[WORK INSTRUCTIONS]: Tally the lines below that contain "cyan". The number is the whole answer.

[RECORDS PROVIDED]:

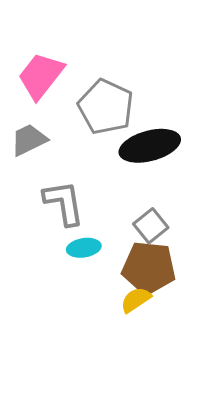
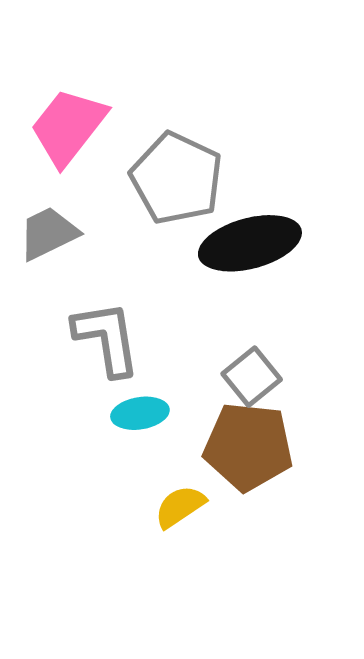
yellow semicircle: (136, 300) -> (180, 507), moved

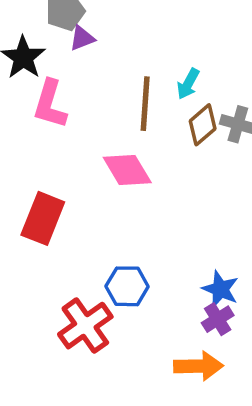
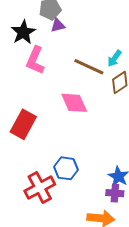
brown line: (145, 104) -> (89, 67), turned -76
purple cross: (218, 319) -> (115, 193), turned 30

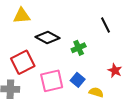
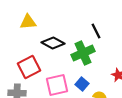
black line: (105, 25) -> (96, 31), moved
green cross: (79, 48) -> (83, 53), size x1.6

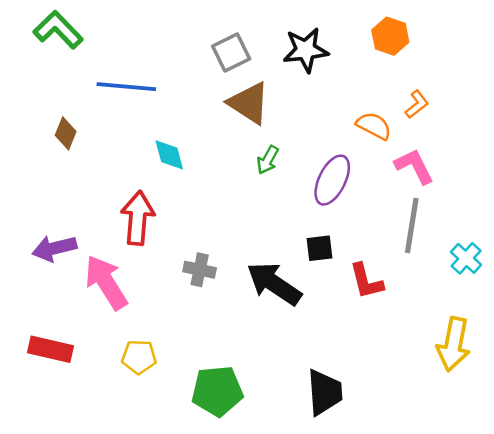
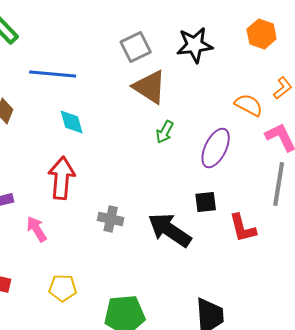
cyan diamond: (169, 155) -> (72, 122), moved
pink arrow: (106, 282) -> (37, 229), size x0.6

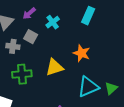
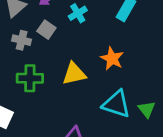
cyan triangle: (88, 87) -> (116, 104), turned 35
green triangle: (111, 88) -> (147, 109), turned -32

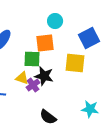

[OUTPUT FOR THIS TASK]: 2